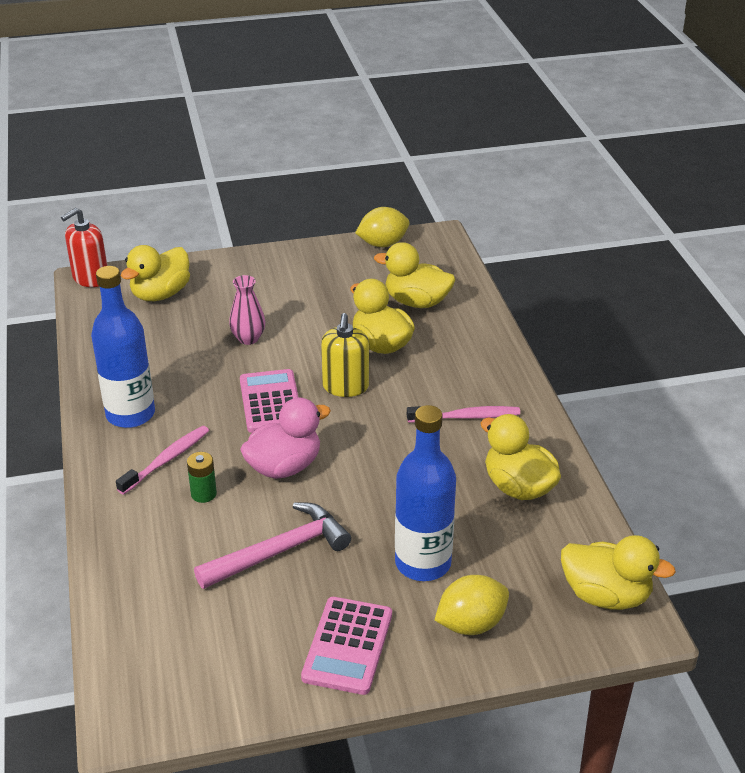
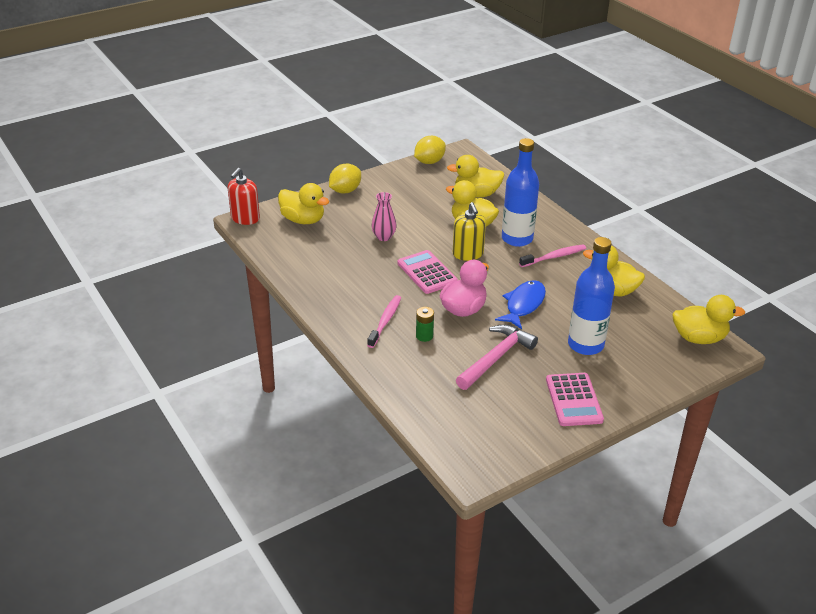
camera: 20 degrees left, 0 degrees up
(130, 414) = (340, 299): blue bottle -> blue bottle (517, 239)
(160, 294) = (303, 220): yellow duck -> yellow duck turned 75 degrees counterclockwise
(373, 480) = (523, 305): none -> blue fish
(471, 624) = (635, 371): yellow lemon -> yellow lemon (345, 191)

+--

▸ **Problem to solve**
Write the entries out again word for word. Omit all pictures from them.

▸ **Response**
camera: 20 degrees left, 0 degrees up
(130, 414) = (340, 299): blue bottle -> blue bottle (517, 239)
(160, 294) = (303, 220): yellow duck -> yellow duck turned 75 degrees counterclockwise
(373, 480) = (523, 305): none -> blue fish
(471, 624) = (635, 371): yellow lemon -> yellow lemon (345, 191)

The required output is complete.